## [Your objective]
What should you transcribe? Every line from the top of the records below through the line with "gray square: (59, 48) -> (17, 48), moved", exactly, and no pictures.

[Image sequences with shape edits]
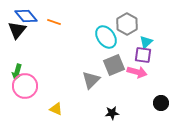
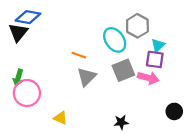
blue diamond: (26, 16) -> (28, 17), turned -40
orange line: (54, 22) -> (79, 55), moved
gray triangle: (91, 80) -> (86, 77), moved

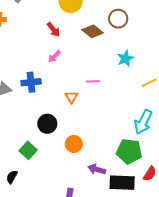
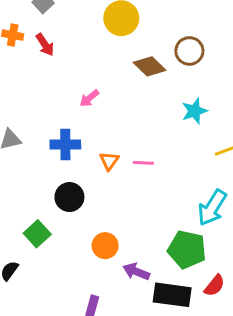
red arrow: (53, 30) -> (45, 45), moved
pink line: (93, 81) -> (143, 163), moved
blue cross: (31, 82) -> (65, 144), moved
orange circle: (74, 144) -> (105, 246), moved

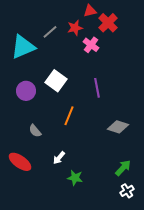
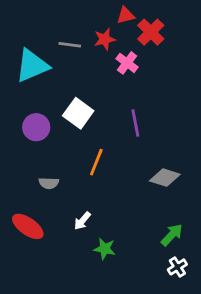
gray line: (50, 32) -> (70, 45), turned 49
gray semicircle: (35, 131) -> (49, 183), turned -48

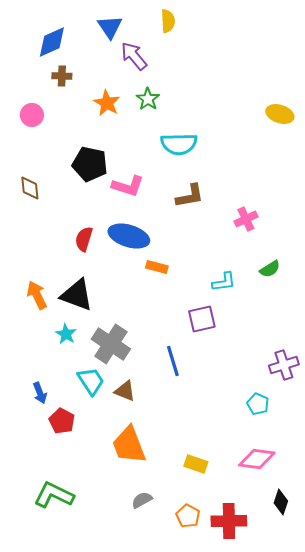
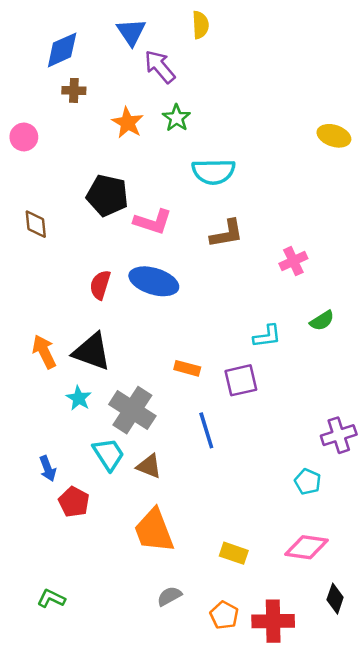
pink circle: (32, 115) -> (24, 137), moved
orange rectangle: (157, 267) -> (187, 368), moved
green L-shape: (54, 495) -> (51, 599), moved, size x0.6

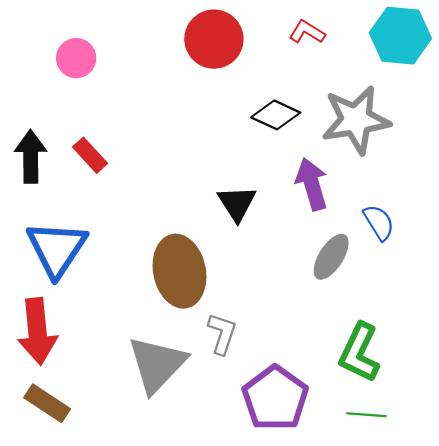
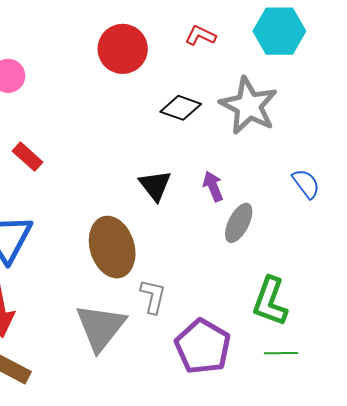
gray star: (356, 120) -> (249, 106), turned -30
purple arrow: (312, 184) -> (213, 186), moved, size x0.7
blue semicircle: (379, 222) -> (306, 184), moved

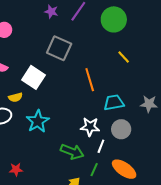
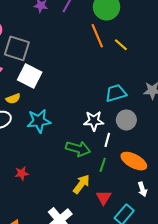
gray square: (59, 48) -> (17, 48), moved
orange line: (90, 80) -> (97, 36), moved
cyan star: (38, 121) -> (39, 121), turned 30

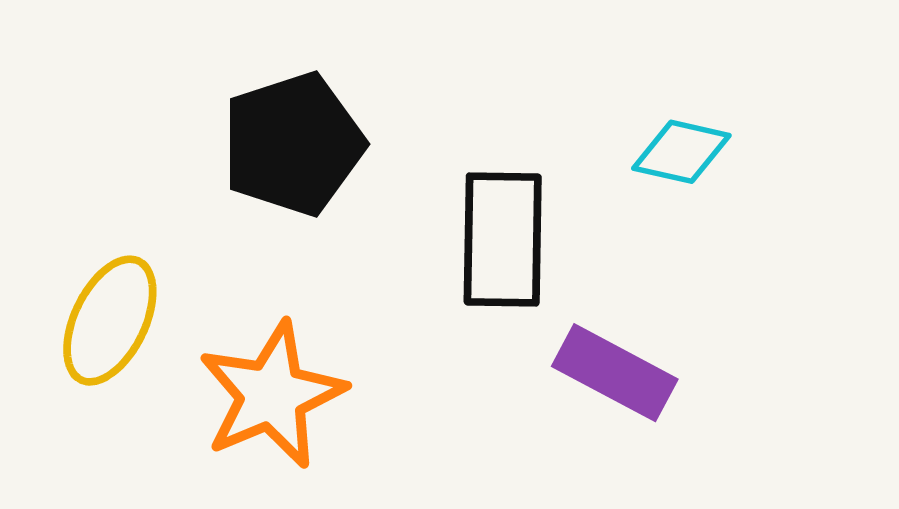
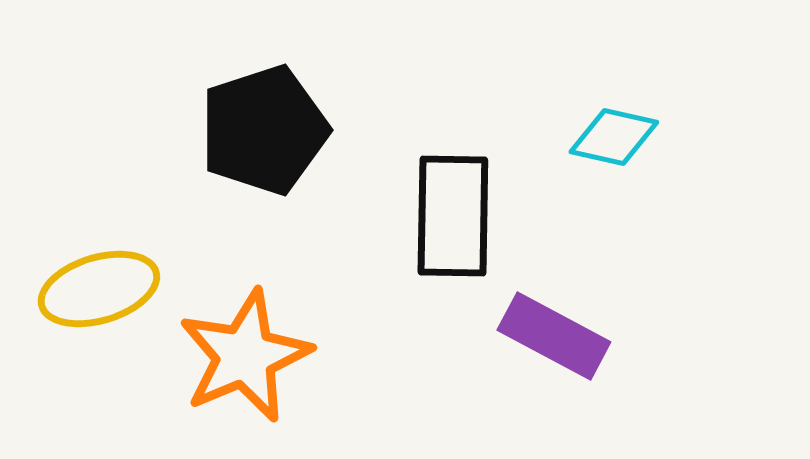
yellow ellipse: (110, 321) -> (99, 289), turned 47

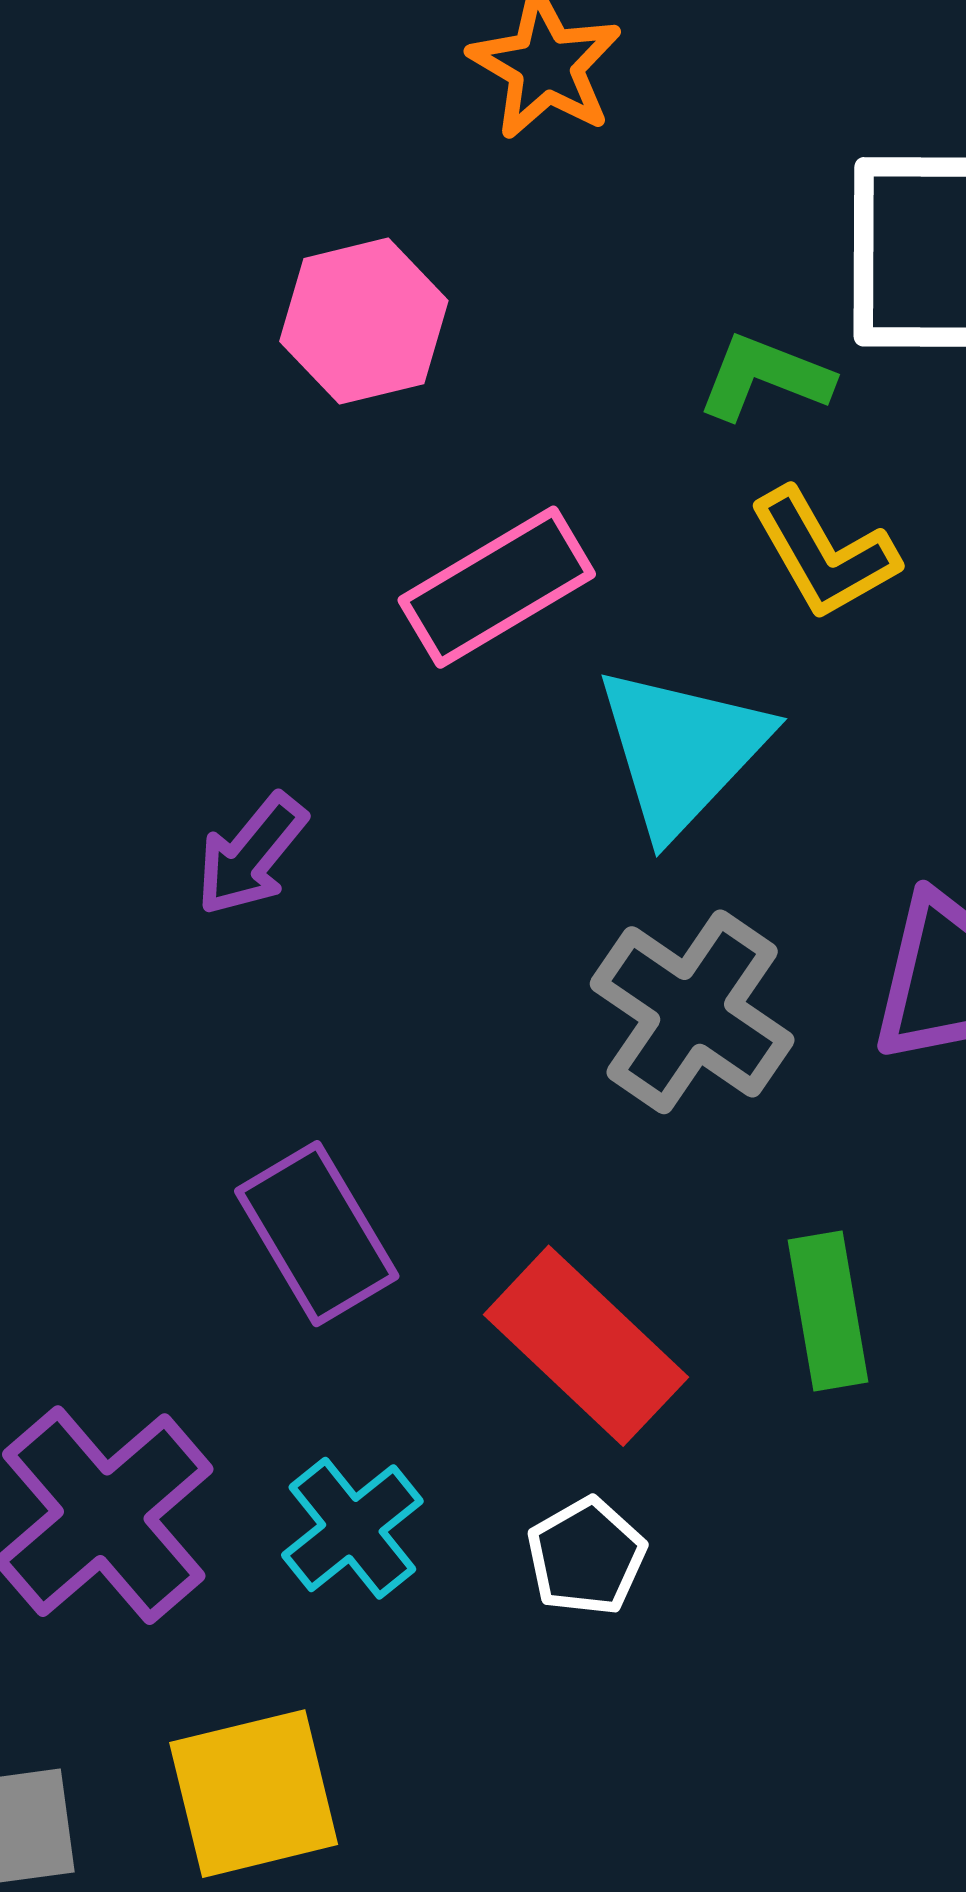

## [Final answer]
blue diamond: (26, 16) -> (28, 17), turned -40
orange line: (54, 22) -> (79, 55), moved
gray triangle: (91, 80) -> (86, 77), moved

red arrow: (53, 30) -> (45, 45), moved
pink line: (93, 81) -> (143, 163), moved
blue cross: (31, 82) -> (65, 144), moved
orange circle: (74, 144) -> (105, 246), moved

gray line: (50, 32) -> (70, 45), turned 49
gray semicircle: (35, 131) -> (49, 183), turned -48

pink circle: (32, 115) -> (24, 137), moved
orange rectangle: (157, 267) -> (187, 368), moved
green L-shape: (54, 495) -> (51, 599), moved, size x0.6

gray star: (356, 120) -> (249, 106), turned -30
purple arrow: (312, 184) -> (213, 186), moved, size x0.7
blue semicircle: (379, 222) -> (306, 184), moved

gray square: (59, 48) -> (17, 48), moved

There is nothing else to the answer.